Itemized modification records

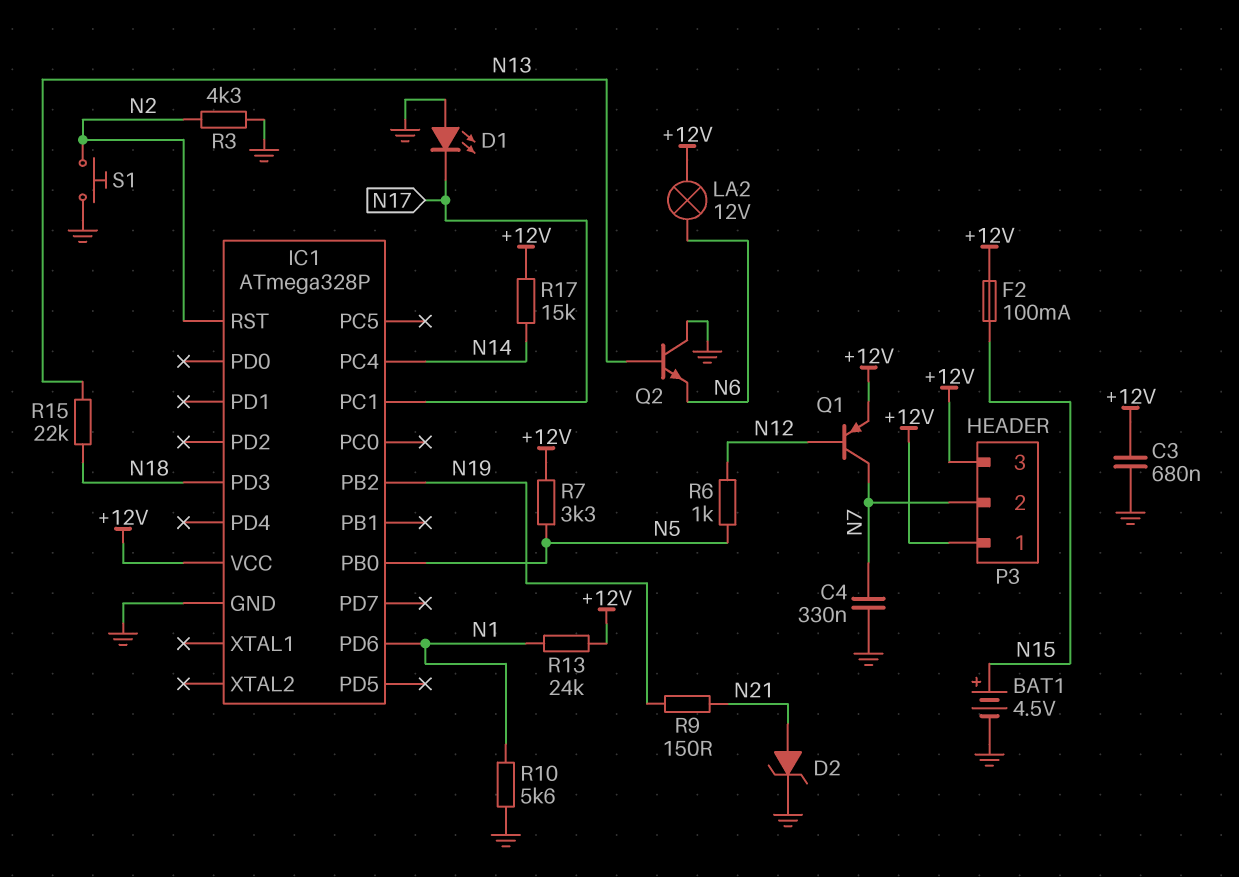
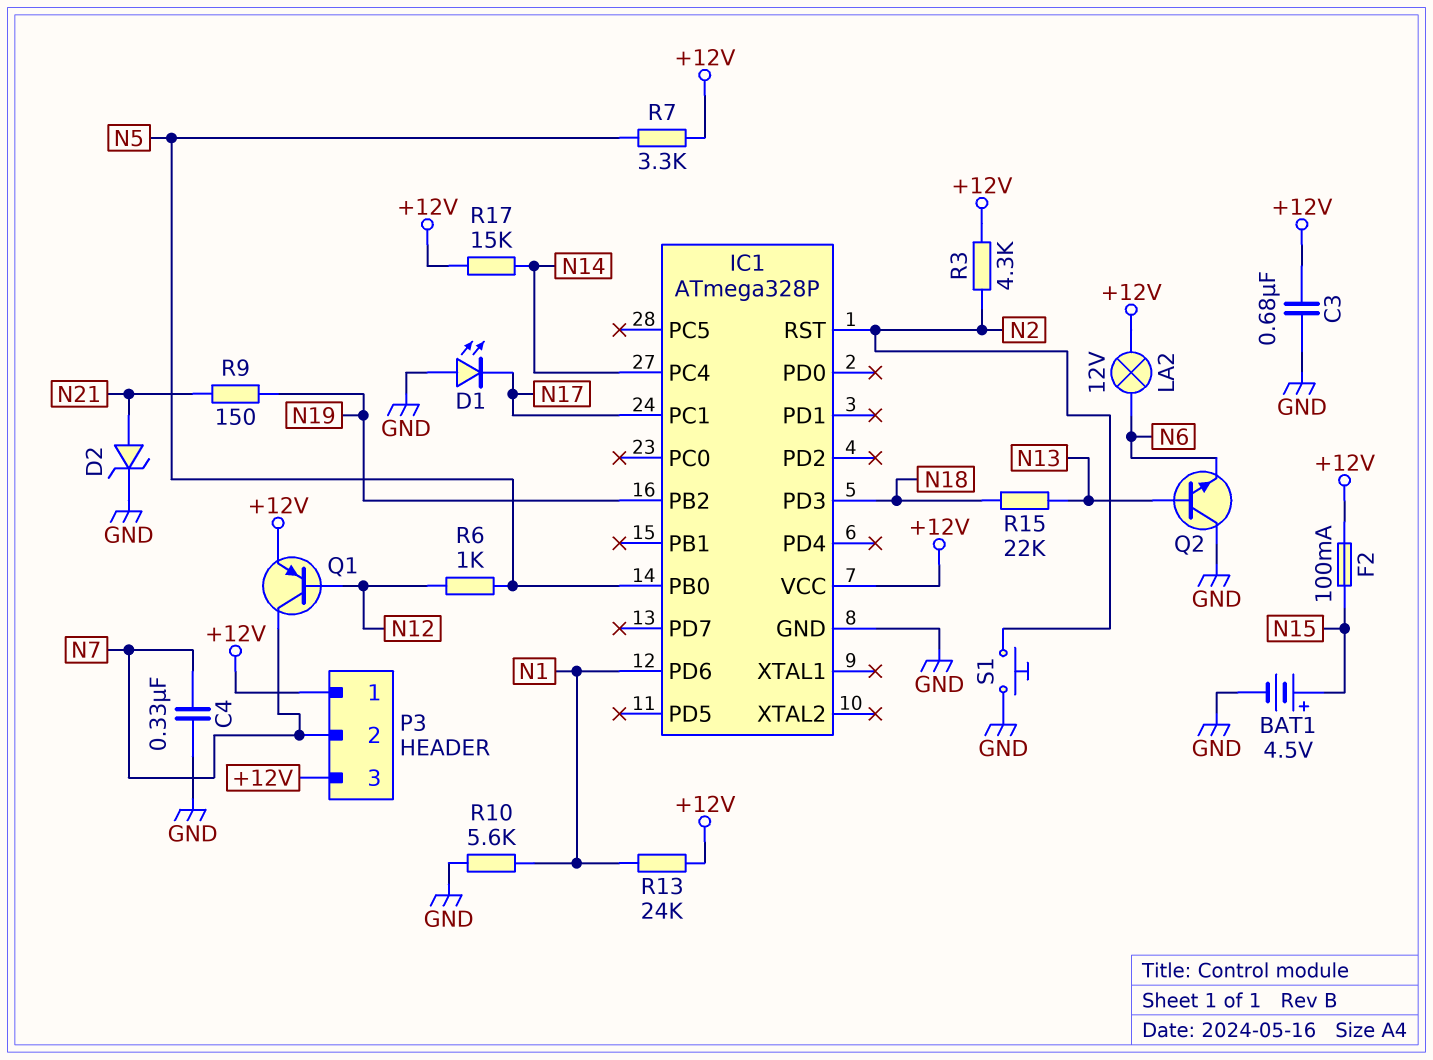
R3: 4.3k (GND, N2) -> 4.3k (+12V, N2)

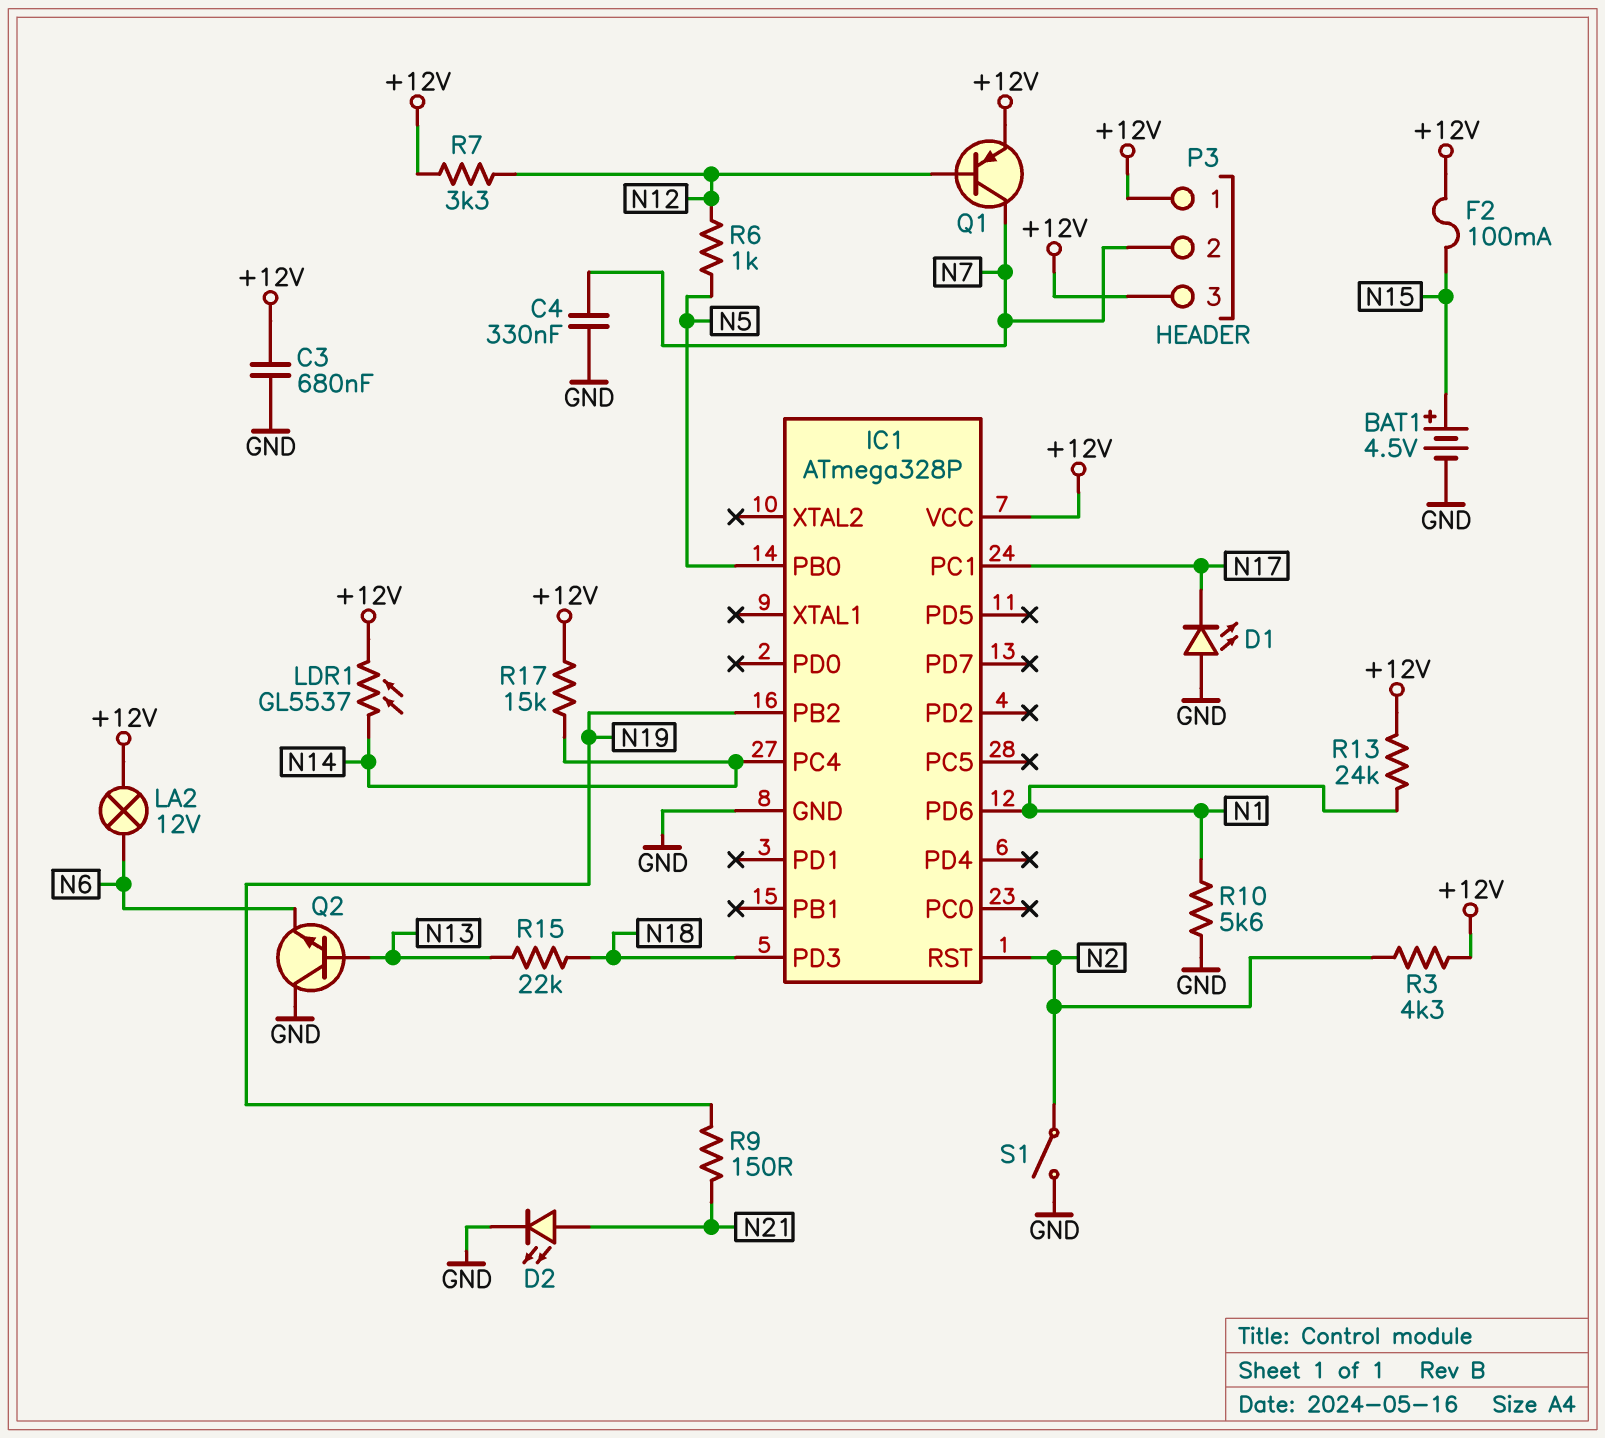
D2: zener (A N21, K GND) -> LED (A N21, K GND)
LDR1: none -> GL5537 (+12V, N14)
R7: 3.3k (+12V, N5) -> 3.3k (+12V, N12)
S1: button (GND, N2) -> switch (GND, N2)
==
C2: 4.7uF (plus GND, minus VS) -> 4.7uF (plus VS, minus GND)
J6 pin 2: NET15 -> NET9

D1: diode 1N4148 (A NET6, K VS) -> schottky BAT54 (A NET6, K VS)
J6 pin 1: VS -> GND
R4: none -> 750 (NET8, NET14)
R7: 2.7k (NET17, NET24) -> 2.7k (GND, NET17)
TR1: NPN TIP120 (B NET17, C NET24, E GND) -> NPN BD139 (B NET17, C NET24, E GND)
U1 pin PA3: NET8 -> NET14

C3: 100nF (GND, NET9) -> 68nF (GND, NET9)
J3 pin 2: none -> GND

Your task:
All lines above containing the string "none" are to be collected.

Output below:
LDR1: none -> GL5537 (+12V, N14)
R4: none -> 750 (NET8, NET14)
J3 pin 2: none -> GND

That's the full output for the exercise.